## ACTIVITY
Your answer should be an exact copy of the lines from the start of the entries to the line containing "SD pin CS: 15 -> TX", both included.

## SOURCE MATERIAL
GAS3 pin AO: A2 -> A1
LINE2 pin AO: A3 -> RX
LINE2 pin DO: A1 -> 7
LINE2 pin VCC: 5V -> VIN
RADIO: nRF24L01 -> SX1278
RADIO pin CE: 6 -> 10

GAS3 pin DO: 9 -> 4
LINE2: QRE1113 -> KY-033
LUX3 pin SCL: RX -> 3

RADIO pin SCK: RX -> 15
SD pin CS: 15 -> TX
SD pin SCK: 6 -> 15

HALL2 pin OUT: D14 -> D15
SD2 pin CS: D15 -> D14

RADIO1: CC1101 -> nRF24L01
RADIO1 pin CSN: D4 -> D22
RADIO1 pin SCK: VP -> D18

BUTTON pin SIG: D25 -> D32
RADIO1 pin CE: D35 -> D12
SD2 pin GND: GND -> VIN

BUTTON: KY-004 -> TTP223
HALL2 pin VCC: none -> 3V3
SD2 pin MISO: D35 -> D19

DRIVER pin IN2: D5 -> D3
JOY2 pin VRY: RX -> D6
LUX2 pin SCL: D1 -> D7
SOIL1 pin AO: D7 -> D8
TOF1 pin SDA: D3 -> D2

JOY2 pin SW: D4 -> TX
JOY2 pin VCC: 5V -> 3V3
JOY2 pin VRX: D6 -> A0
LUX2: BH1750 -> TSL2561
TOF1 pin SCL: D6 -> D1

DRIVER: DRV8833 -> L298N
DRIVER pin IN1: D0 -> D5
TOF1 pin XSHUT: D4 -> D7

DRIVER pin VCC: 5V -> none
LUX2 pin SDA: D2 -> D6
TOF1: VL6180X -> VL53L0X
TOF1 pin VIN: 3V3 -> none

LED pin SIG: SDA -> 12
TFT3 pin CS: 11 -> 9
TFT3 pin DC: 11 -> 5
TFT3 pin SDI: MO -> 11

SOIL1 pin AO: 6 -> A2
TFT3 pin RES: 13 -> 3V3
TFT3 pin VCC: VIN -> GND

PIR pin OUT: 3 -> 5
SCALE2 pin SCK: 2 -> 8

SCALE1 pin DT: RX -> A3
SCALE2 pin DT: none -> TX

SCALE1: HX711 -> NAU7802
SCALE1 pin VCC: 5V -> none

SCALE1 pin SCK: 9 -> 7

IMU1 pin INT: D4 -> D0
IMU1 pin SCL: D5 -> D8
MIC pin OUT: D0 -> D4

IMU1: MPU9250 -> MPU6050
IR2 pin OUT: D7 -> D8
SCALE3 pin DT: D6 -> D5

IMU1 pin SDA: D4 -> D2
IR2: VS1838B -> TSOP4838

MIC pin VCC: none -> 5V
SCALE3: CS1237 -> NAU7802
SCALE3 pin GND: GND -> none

## WRITTEN REPLY
GAS3 pin AO: A2 -> A1
LINE2 pin AO: A3 -> RX
LINE2 pin DO: A1 -> 7
LINE2 pin VCC: 5V -> VIN
RADIO: nRF24L01 -> SX1278
RADIO pin CE: 6 -> 10

GAS3 pin DO: 9 -> 4
LINE2: QRE1113 -> KY-033
LUX3 pin SCL: RX -> 3

RADIO pin SCK: RX -> 15
SD pin CS: 15 -> TX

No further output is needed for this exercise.